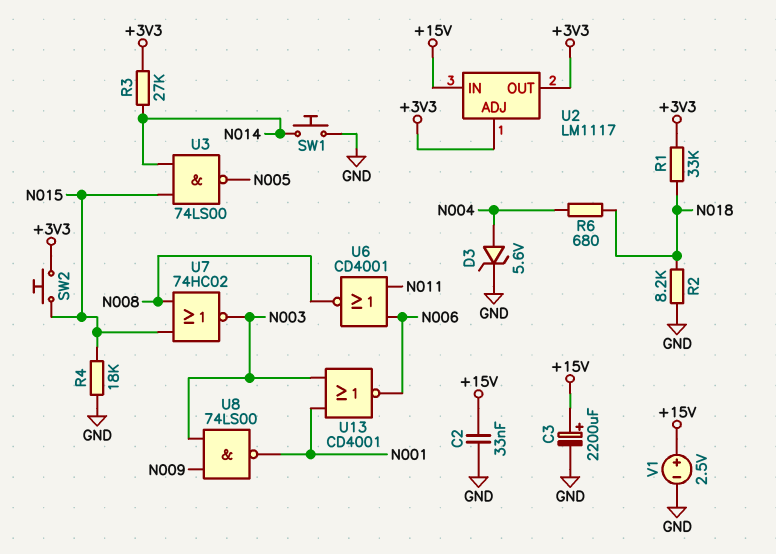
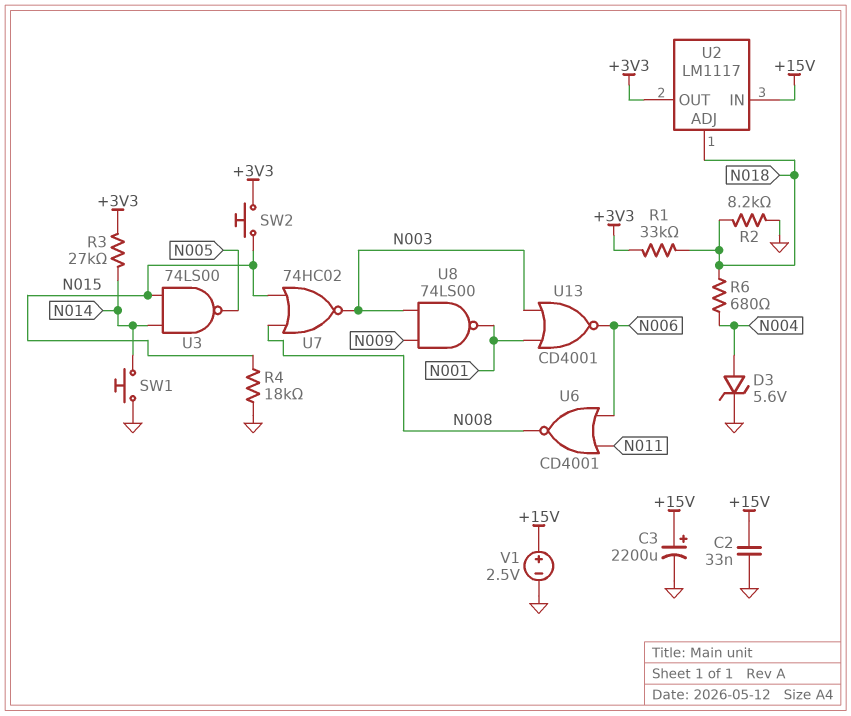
U2 pin ADJ: +3V3 -> N018

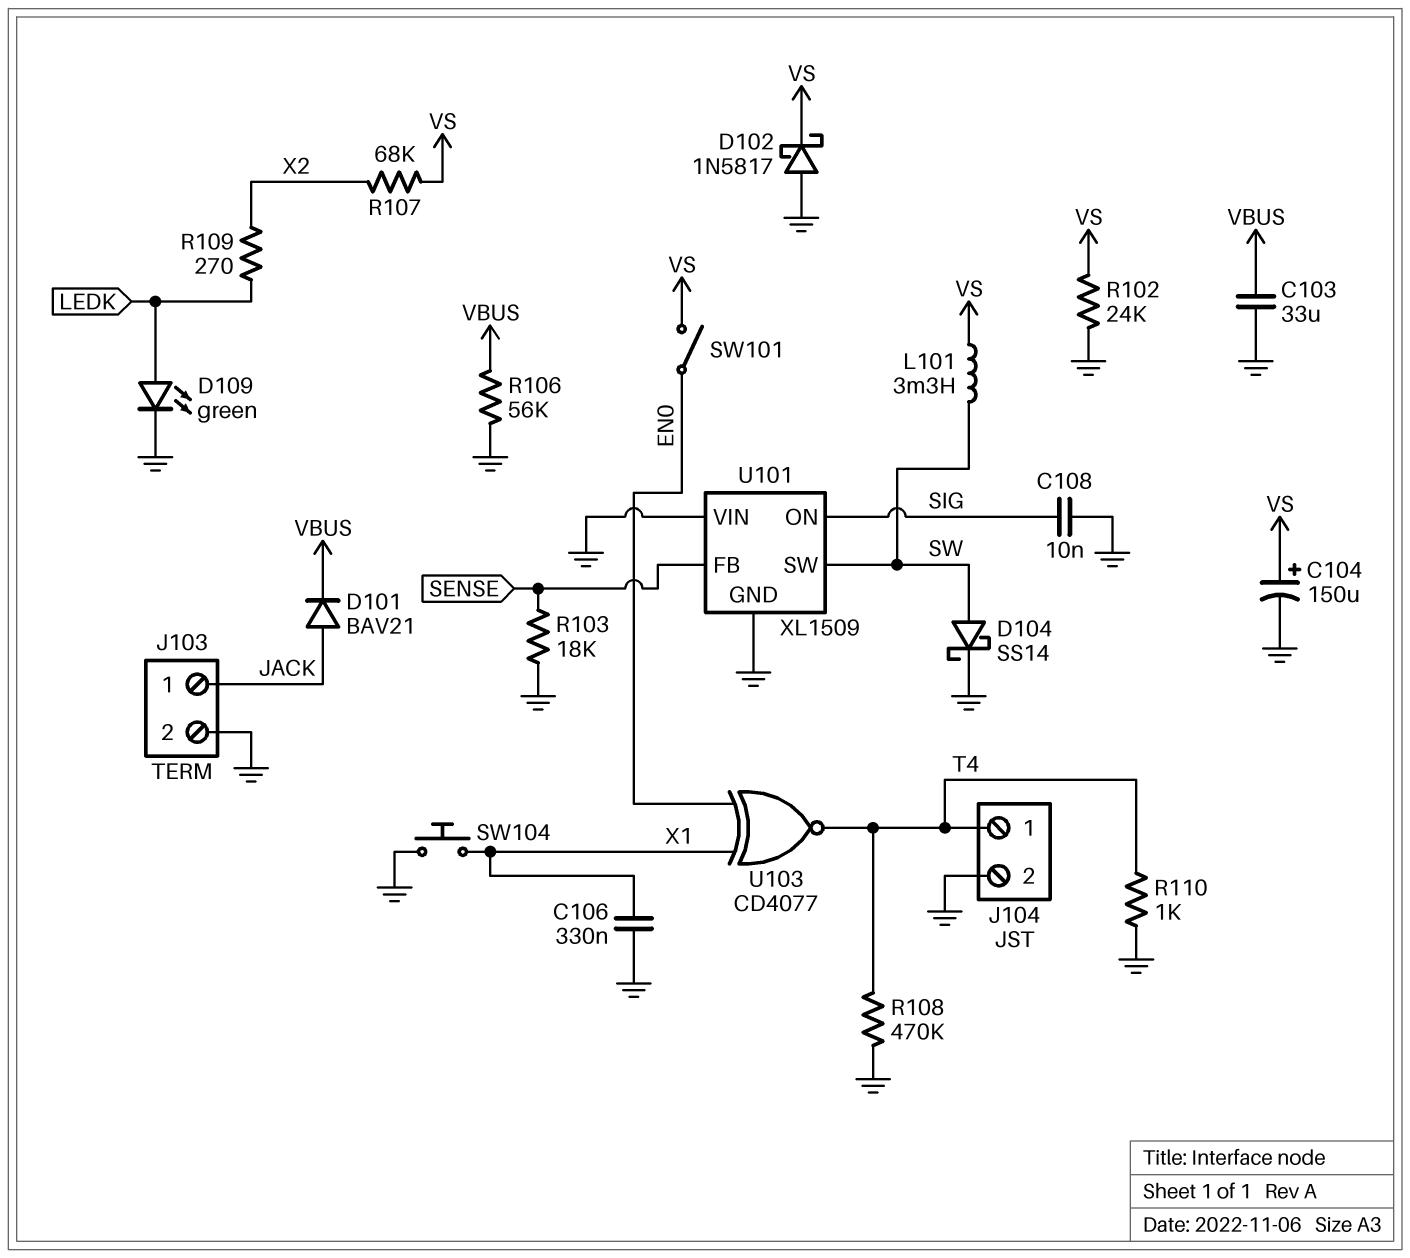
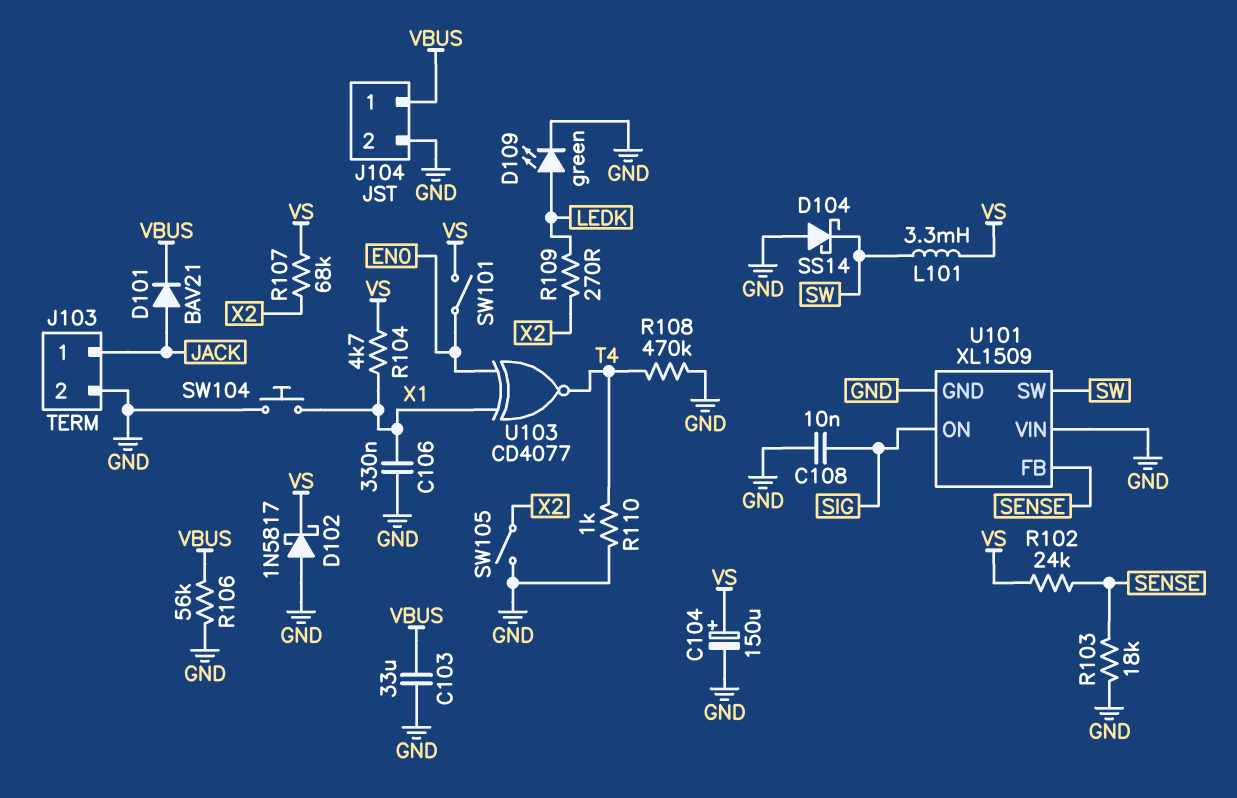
D104: schottky SS14 (A SW, K GND) -> schottky SS14 (A GND, K SW)
J104 pin 1: T4 -> VBUS
R102: 24k (GND, VS) -> 24k (SENSE, VS)
R104: none -> 4.7k (VS, X1)
SW105: none -> switch (GND, X2)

- Your instructions: Print the complete listing exactly as it stands, without its pictures.

- Answer below:
U2 pin ADJ: +3V3 -> N018

D104: schottky SS14 (A SW, K GND) -> schottky SS14 (A GND, K SW)
J104 pin 1: T4 -> VBUS
R102: 24k (GND, VS) -> 24k (SENSE, VS)
R104: none -> 4.7k (VS, X1)
SW105: none -> switch (GND, X2)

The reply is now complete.